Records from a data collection
------
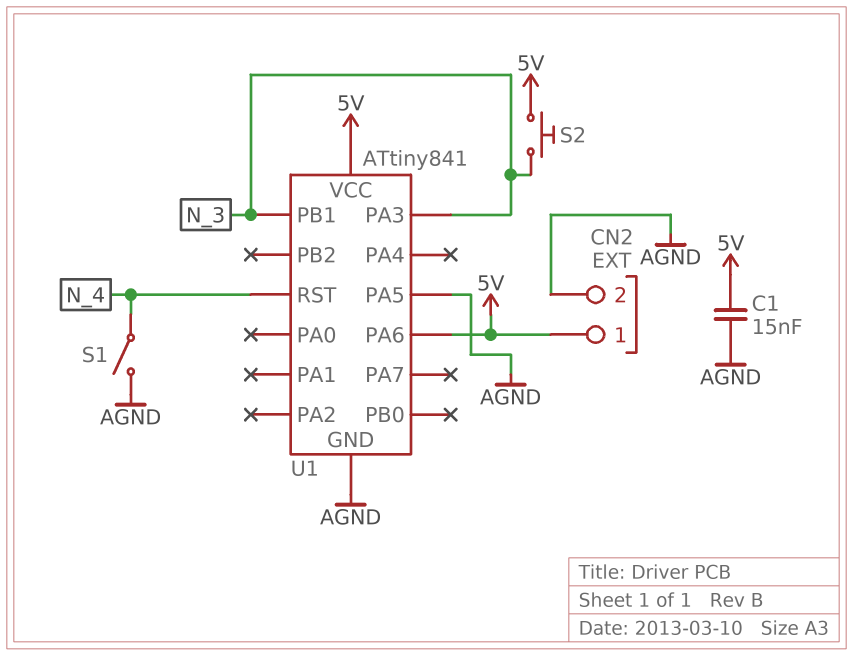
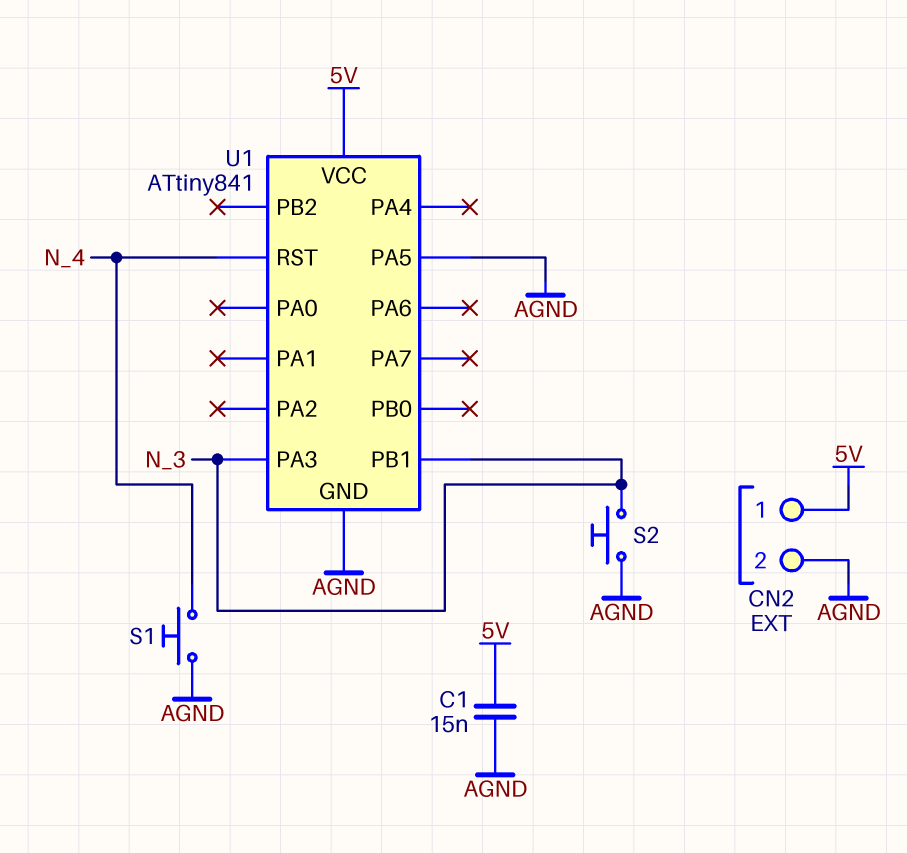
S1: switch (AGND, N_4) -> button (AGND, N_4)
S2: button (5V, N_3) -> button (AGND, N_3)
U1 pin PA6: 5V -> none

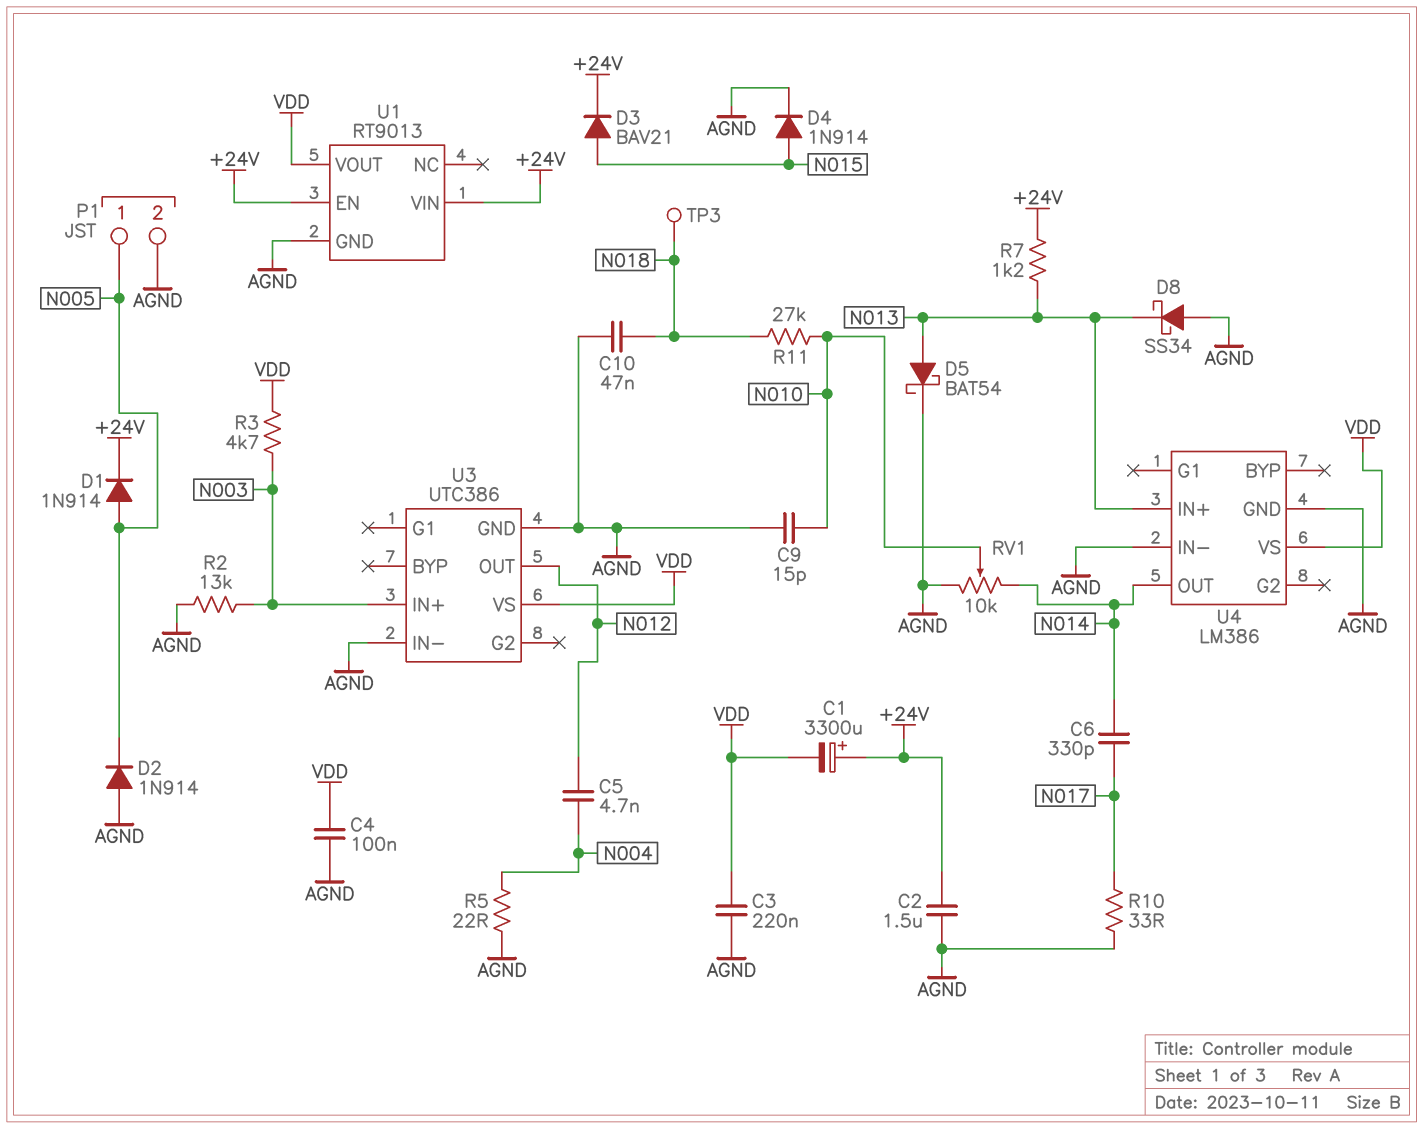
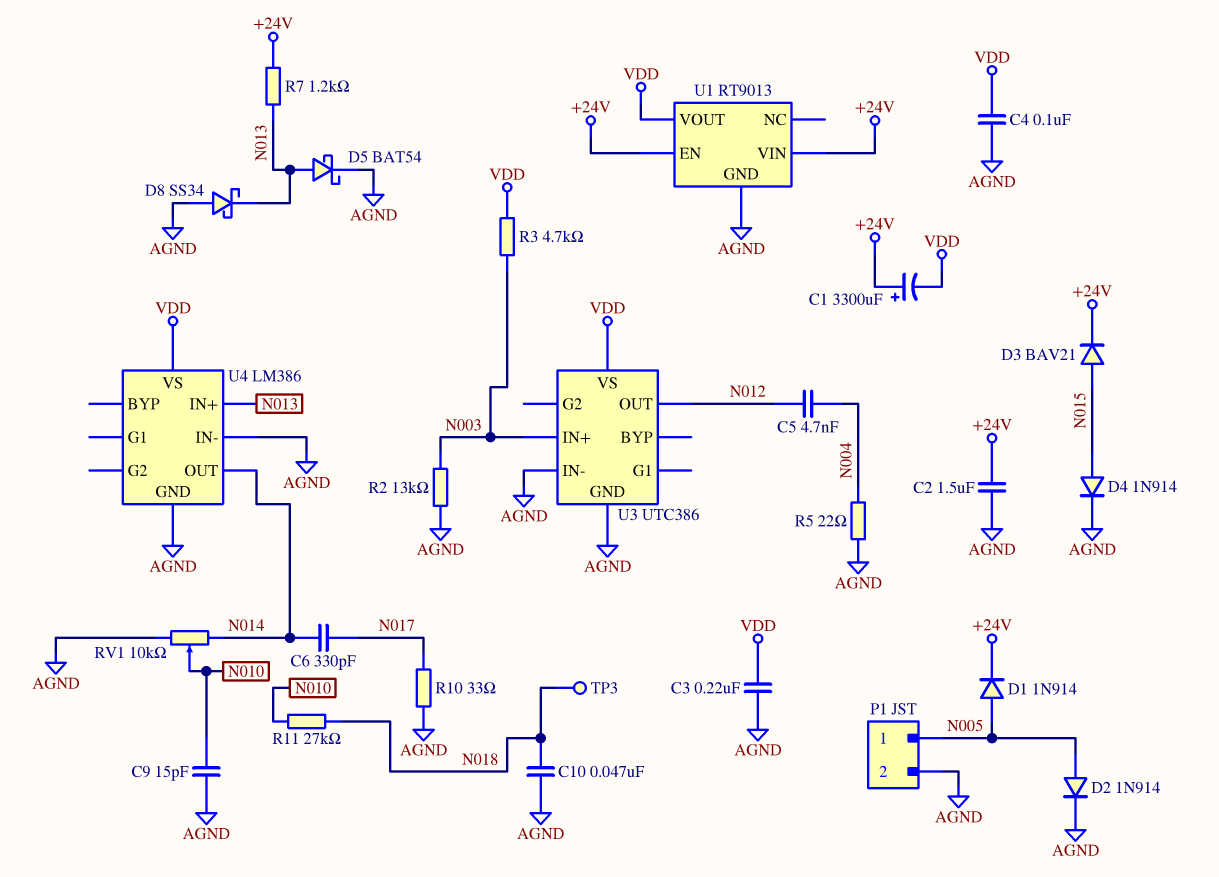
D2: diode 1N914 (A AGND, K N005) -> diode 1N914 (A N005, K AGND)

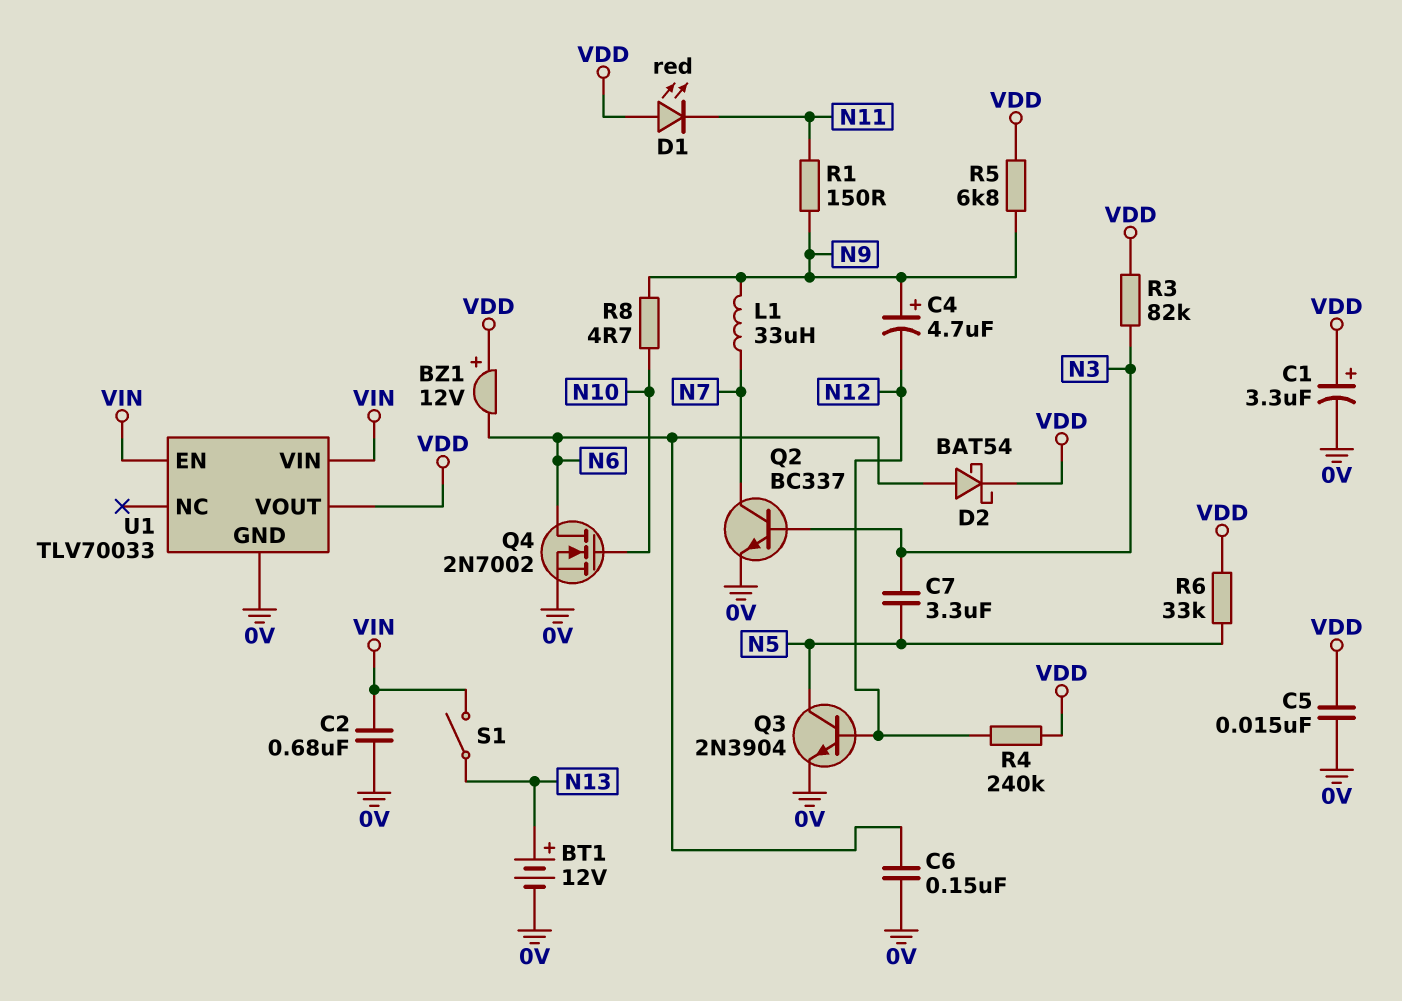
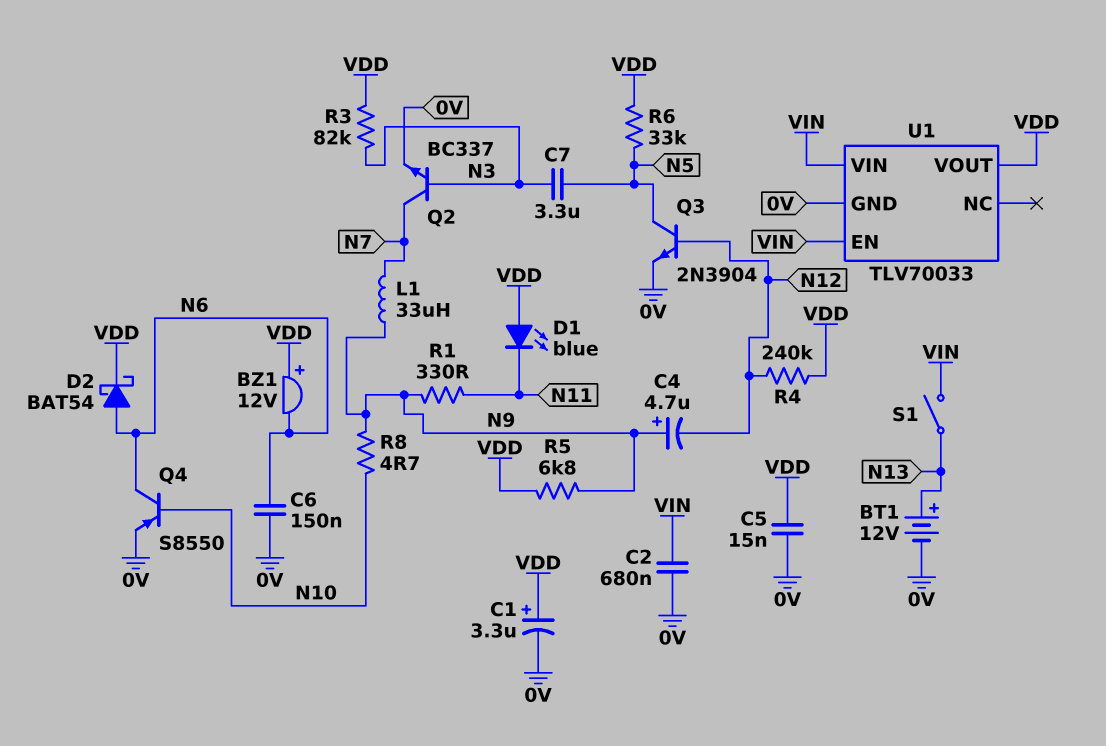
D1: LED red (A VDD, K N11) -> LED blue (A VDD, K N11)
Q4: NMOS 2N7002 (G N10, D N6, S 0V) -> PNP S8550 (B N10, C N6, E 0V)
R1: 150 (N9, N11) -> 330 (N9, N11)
------
§ YOUR ASSIGNMENT
Print once more, exactly, the lines that start at the top of the records above and end at the line with "Q4: NMOS 2N7002", skipping all pictures.

§ TASK RESULT
S1: switch (AGND, N_4) -> button (AGND, N_4)
S2: button (5V, N_3) -> button (AGND, N_3)
U1 pin PA6: 5V -> none

D2: diode 1N914 (A AGND, K N005) -> diode 1N914 (A N005, K AGND)

D1: LED red (A VDD, K N11) -> LED blue (A VDD, K N11)
Q4: NMOS 2N7002 (G N10, D N6, S 0V) -> PNP S8550 (B N10, C N6, E 0V)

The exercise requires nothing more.